**Your instructions**
Locate, in the data below, the line that contains "R16: 680 (+5V, LED2) -> 56k (+5V, LED2)" and the line that contains "T4: PNP 2N2907"; reproduce exactly those two lines and every line between them, nothing more.

**Source information**
[Start of section]

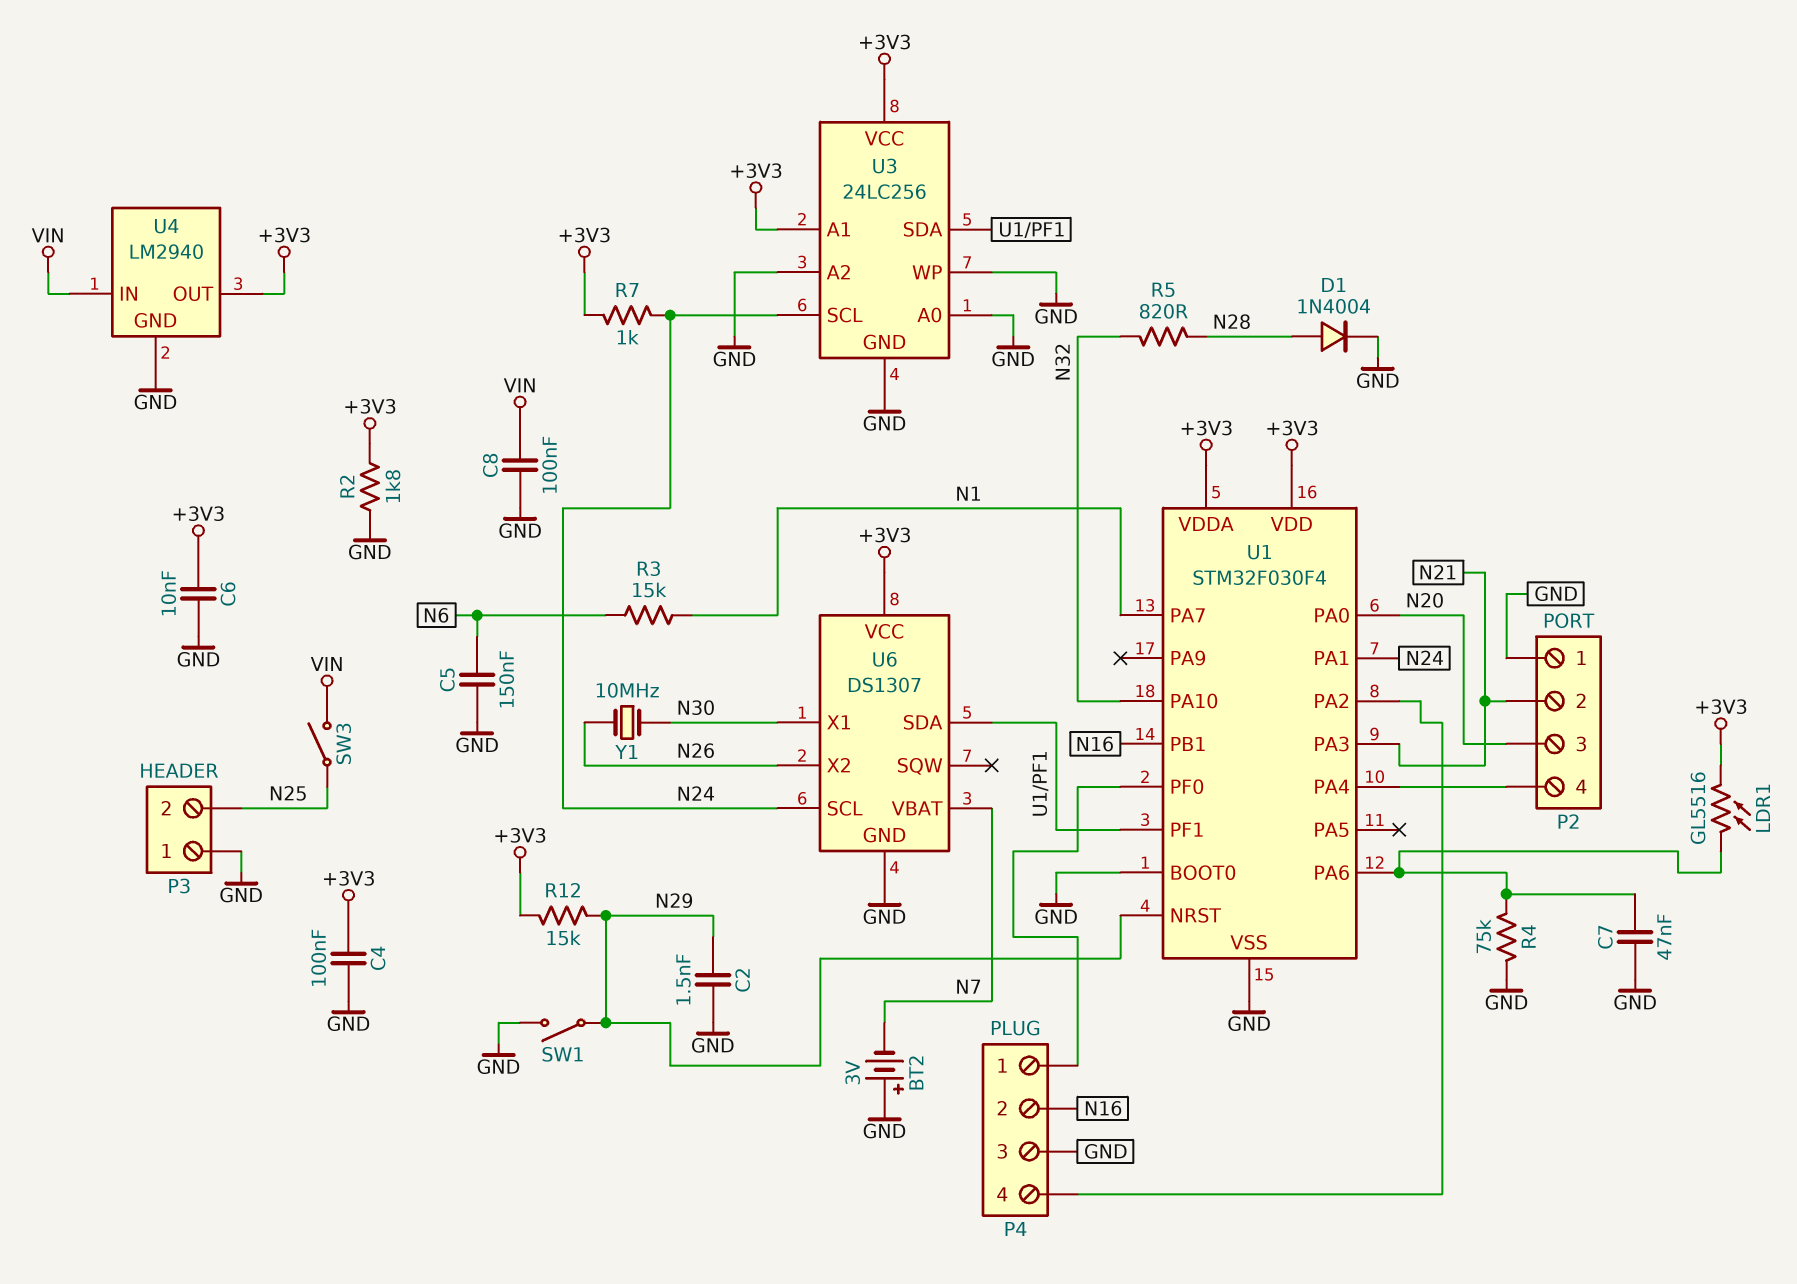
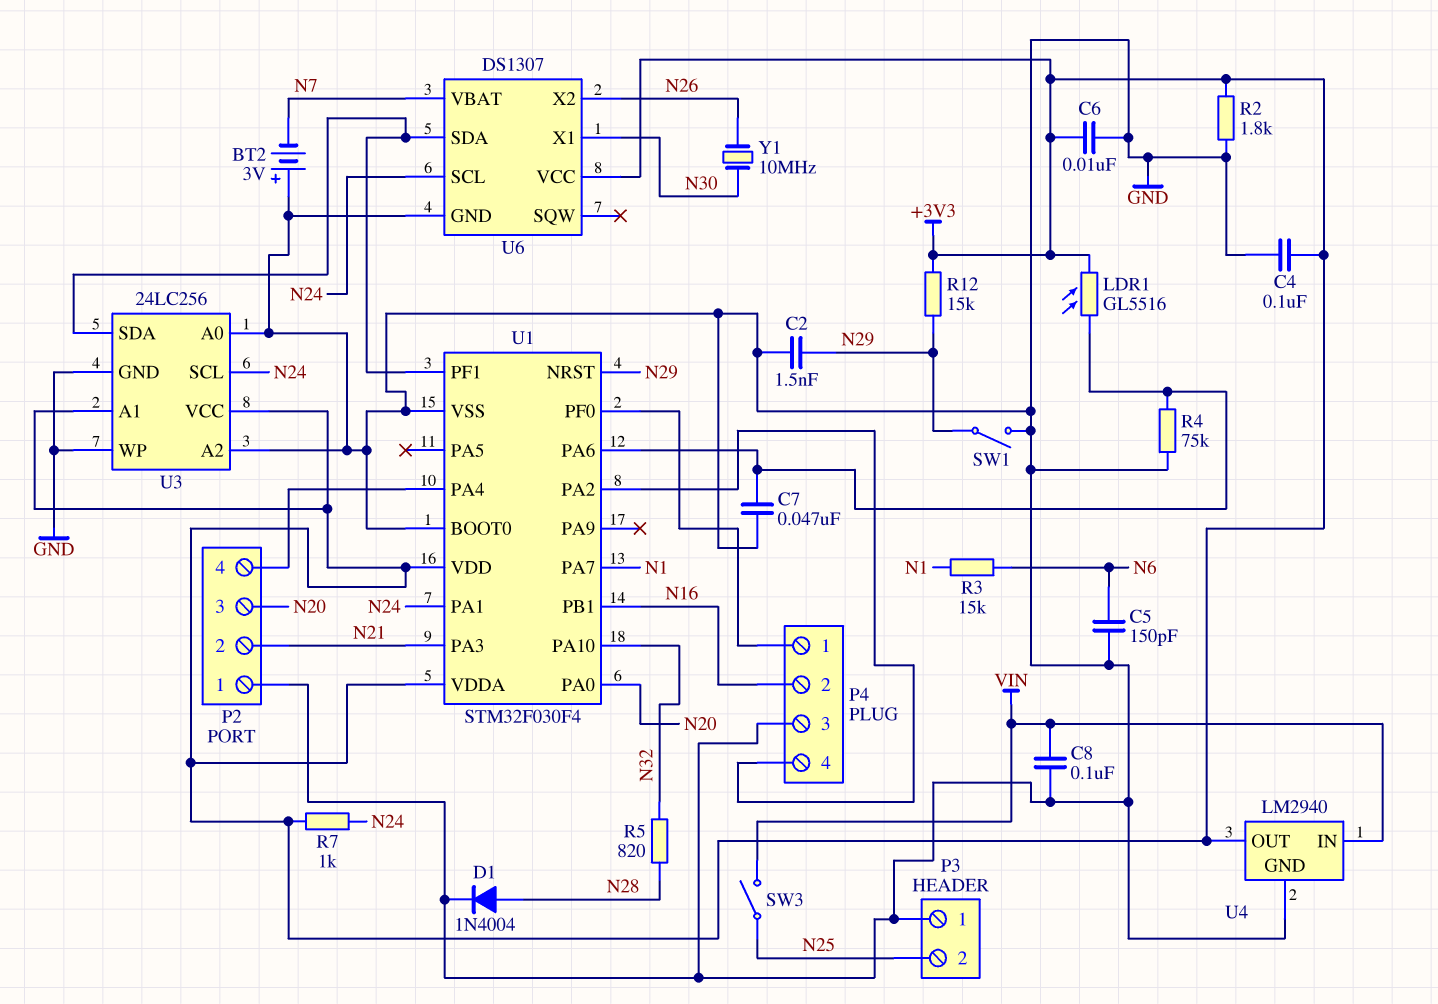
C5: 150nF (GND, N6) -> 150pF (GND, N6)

[End of section]
[Start of section]

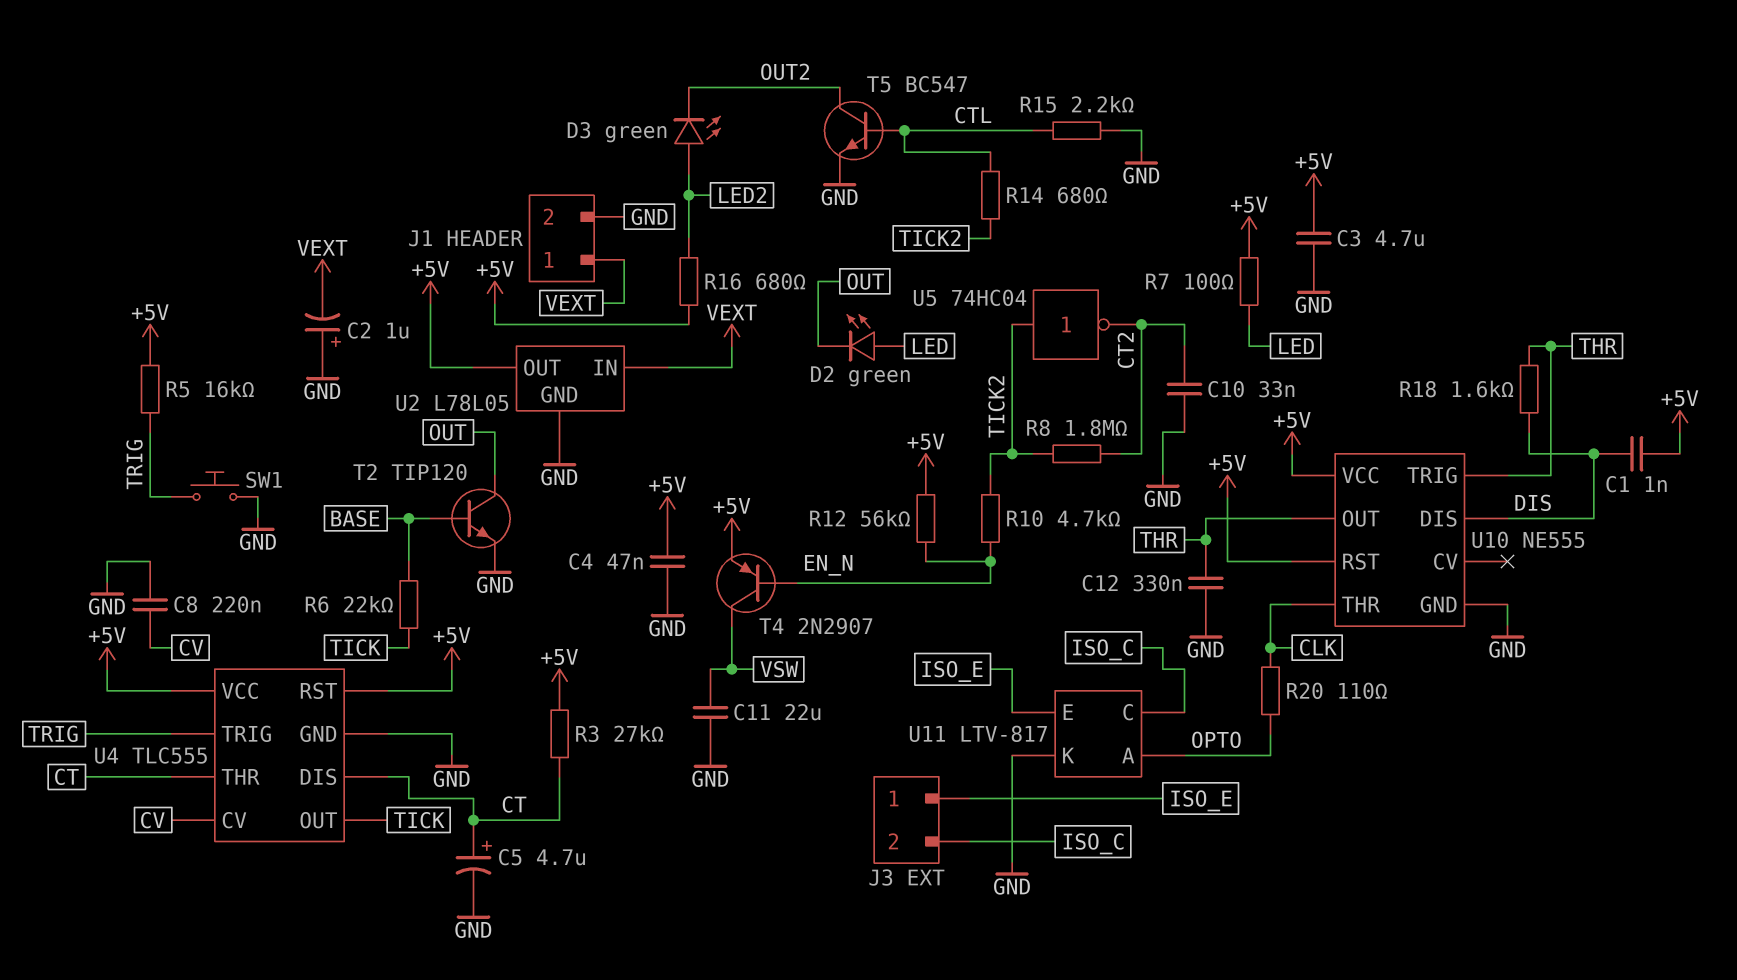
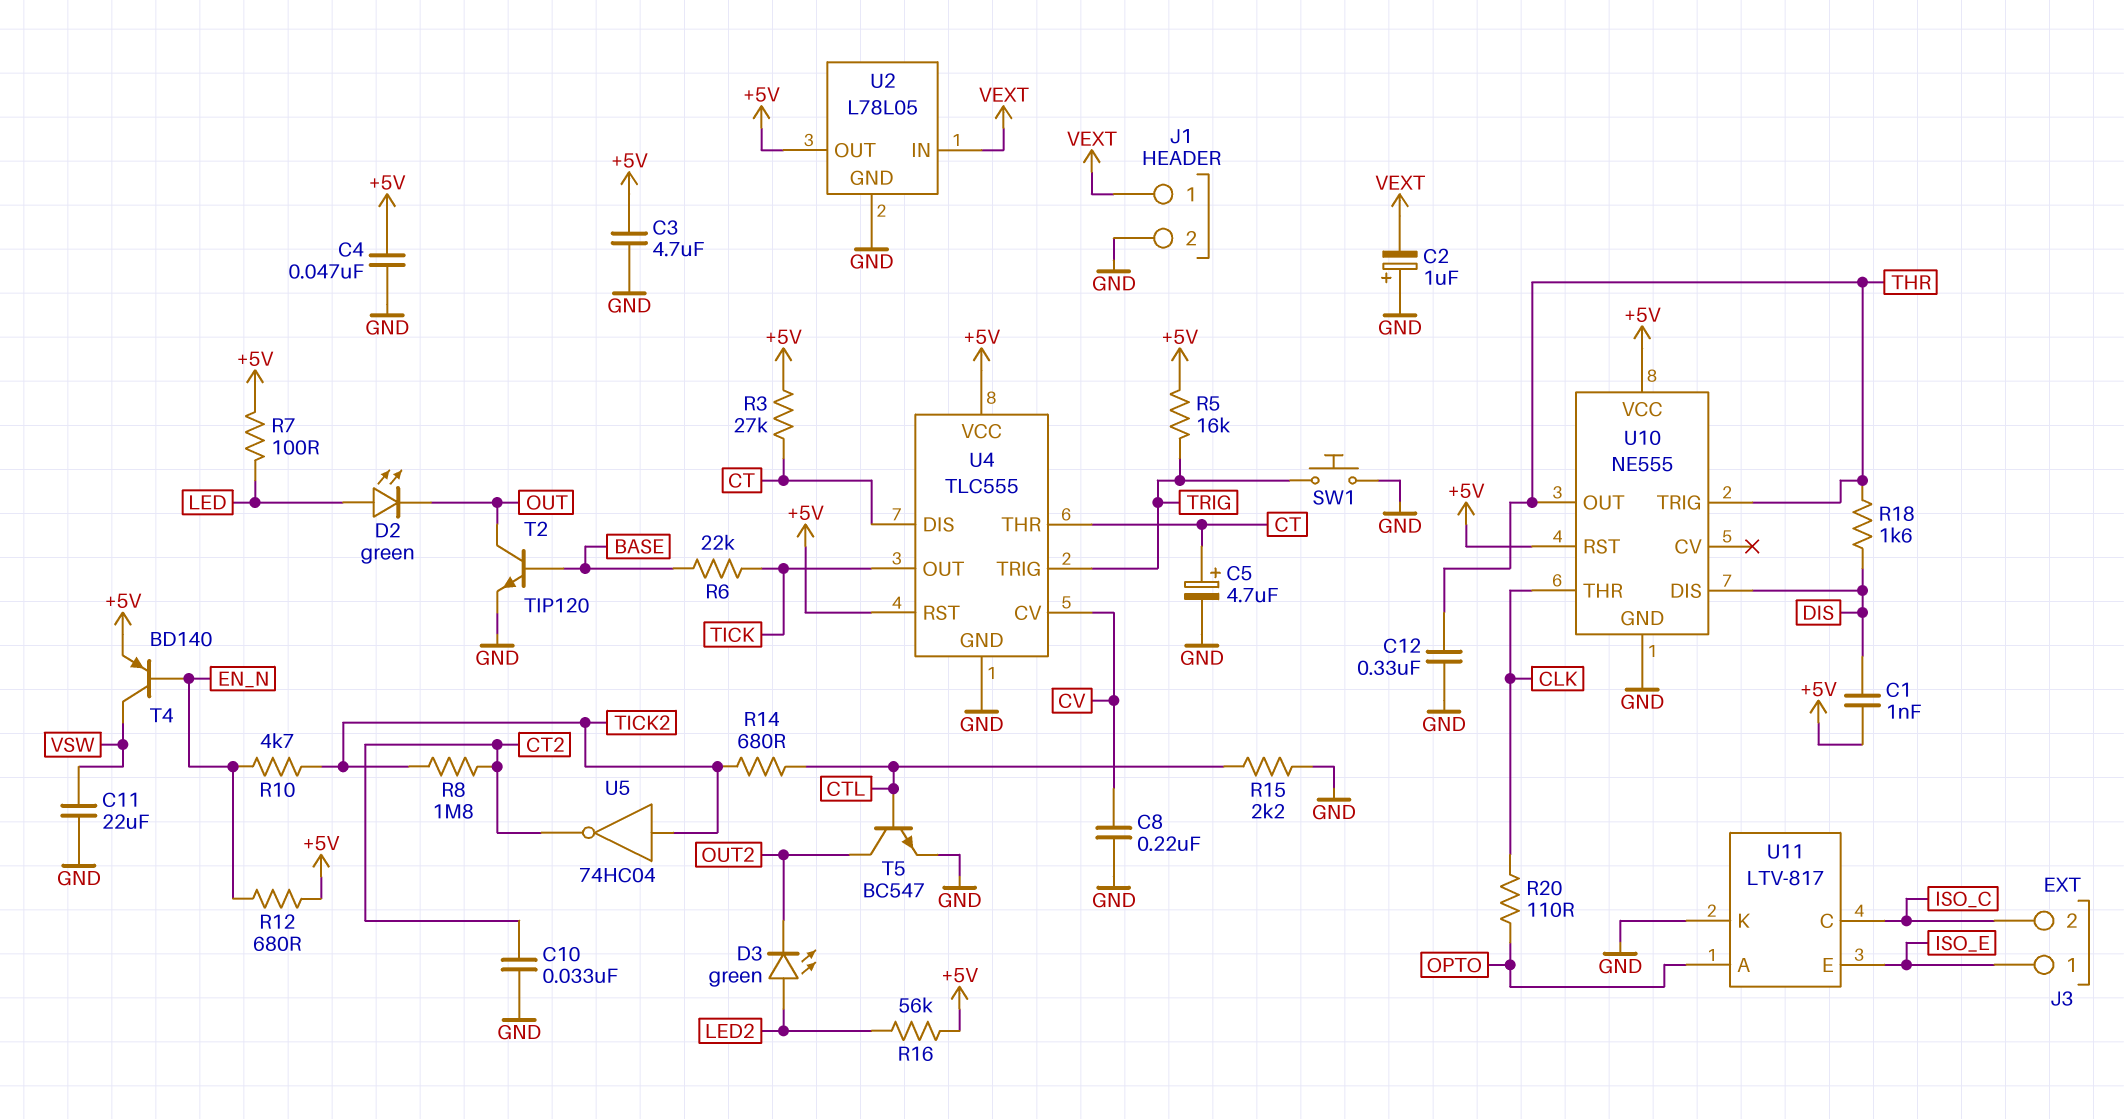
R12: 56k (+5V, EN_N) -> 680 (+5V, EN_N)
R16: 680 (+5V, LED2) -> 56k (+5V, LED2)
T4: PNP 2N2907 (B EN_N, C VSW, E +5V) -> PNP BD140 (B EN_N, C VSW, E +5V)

[End of section]
[Start of section]

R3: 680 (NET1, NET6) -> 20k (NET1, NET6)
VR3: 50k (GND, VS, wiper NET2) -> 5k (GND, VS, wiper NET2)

[End of section]

**Output for this exercise**
R16: 680 (+5V, LED2) -> 56k (+5V, LED2)
T4: PNP 2N2907 (B EN_N, C VSW, E +5V) -> PNP BD140 (B EN_N, C VSW, E +5V)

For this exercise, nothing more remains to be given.